### [Given records]
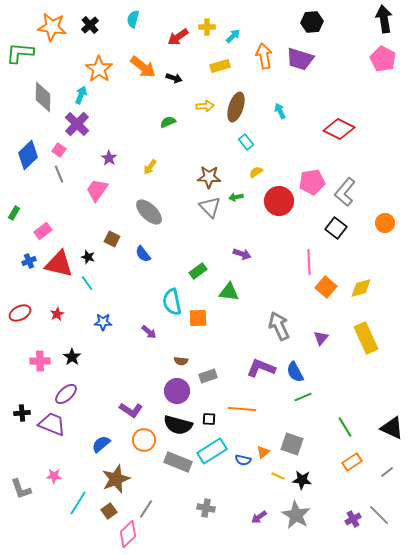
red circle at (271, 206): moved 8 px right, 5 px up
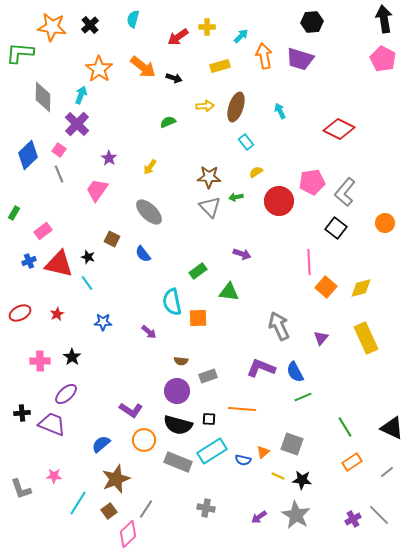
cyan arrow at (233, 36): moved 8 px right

...

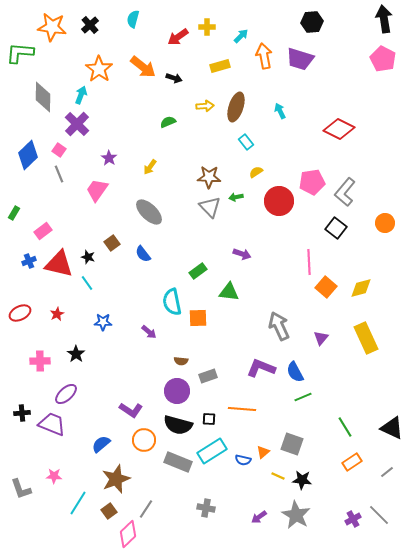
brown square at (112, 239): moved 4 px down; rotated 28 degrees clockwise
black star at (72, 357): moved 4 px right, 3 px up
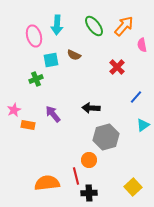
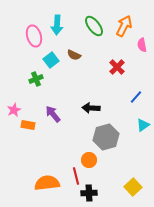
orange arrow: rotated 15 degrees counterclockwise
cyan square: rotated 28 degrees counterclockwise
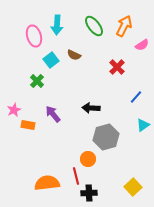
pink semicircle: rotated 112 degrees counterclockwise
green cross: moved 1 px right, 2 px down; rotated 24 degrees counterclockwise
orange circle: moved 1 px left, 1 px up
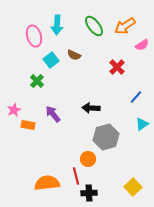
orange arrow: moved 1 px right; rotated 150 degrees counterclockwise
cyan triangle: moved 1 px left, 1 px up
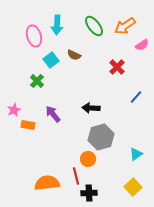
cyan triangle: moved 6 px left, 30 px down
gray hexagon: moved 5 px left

### [Given problem]
Quote word for word the stretch of lines from the one containing "orange arrow: rotated" through the one containing "gray hexagon: moved 5 px left". Leave the pictures out of your answer.

### [Correct response]
orange arrow: rotated 15 degrees counterclockwise
cyan square: rotated 28 degrees counterclockwise
pink semicircle: rotated 112 degrees counterclockwise
green cross: moved 1 px right, 2 px down; rotated 24 degrees counterclockwise
orange circle: moved 1 px left, 1 px up
orange arrow: moved 1 px right; rotated 150 degrees counterclockwise
cyan triangle: moved 1 px left, 1 px up
cyan triangle: moved 6 px left, 30 px down
gray hexagon: moved 5 px left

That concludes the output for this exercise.